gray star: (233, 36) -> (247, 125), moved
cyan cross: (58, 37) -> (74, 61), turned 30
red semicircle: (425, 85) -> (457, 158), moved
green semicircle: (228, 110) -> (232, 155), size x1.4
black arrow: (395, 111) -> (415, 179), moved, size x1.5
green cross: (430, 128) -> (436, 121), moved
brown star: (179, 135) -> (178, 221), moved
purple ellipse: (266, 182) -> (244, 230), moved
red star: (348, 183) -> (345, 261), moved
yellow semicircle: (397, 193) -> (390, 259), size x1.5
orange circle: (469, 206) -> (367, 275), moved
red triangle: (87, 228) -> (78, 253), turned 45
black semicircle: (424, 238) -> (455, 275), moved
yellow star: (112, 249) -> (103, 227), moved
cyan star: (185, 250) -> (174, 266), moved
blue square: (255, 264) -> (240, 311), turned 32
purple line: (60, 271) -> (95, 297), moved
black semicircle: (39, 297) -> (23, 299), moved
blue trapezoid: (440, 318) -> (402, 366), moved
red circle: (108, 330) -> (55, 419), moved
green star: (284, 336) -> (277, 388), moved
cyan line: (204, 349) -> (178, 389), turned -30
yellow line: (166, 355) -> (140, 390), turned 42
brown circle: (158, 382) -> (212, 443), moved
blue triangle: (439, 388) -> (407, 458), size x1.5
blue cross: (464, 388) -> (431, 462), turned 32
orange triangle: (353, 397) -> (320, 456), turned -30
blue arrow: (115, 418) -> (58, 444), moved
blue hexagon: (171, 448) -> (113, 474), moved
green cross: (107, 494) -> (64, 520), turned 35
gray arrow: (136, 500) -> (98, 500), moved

● Problem requirements
Give back every entry exactly, with nothing left out.

● Reply
gray star: (233, 36) -> (247, 125), moved
cyan cross: (58, 37) -> (74, 61), turned 30
red semicircle: (425, 85) -> (457, 158), moved
green semicircle: (228, 110) -> (232, 155), size x1.4
black arrow: (395, 111) -> (415, 179), moved, size x1.5
green cross: (430, 128) -> (436, 121), moved
brown star: (179, 135) -> (178, 221), moved
purple ellipse: (266, 182) -> (244, 230), moved
red star: (348, 183) -> (345, 261), moved
yellow semicircle: (397, 193) -> (390, 259), size x1.5
orange circle: (469, 206) -> (367, 275), moved
red triangle: (87, 228) -> (78, 253), turned 45
black semicircle: (424, 238) -> (455, 275), moved
yellow star: (112, 249) -> (103, 227), moved
cyan star: (185, 250) -> (174, 266), moved
blue square: (255, 264) -> (240, 311), turned 32
purple line: (60, 271) -> (95, 297), moved
black semicircle: (39, 297) -> (23, 299), moved
blue trapezoid: (440, 318) -> (402, 366), moved
red circle: (108, 330) -> (55, 419), moved
green star: (284, 336) -> (277, 388), moved
cyan line: (204, 349) -> (178, 389), turned -30
yellow line: (166, 355) -> (140, 390), turned 42
brown circle: (158, 382) -> (212, 443), moved
blue triangle: (439, 388) -> (407, 458), size x1.5
blue cross: (464, 388) -> (431, 462), turned 32
orange triangle: (353, 397) -> (320, 456), turned -30
blue arrow: (115, 418) -> (58, 444), moved
blue hexagon: (171, 448) -> (113, 474), moved
green cross: (107, 494) -> (64, 520), turned 35
gray arrow: (136, 500) -> (98, 500), moved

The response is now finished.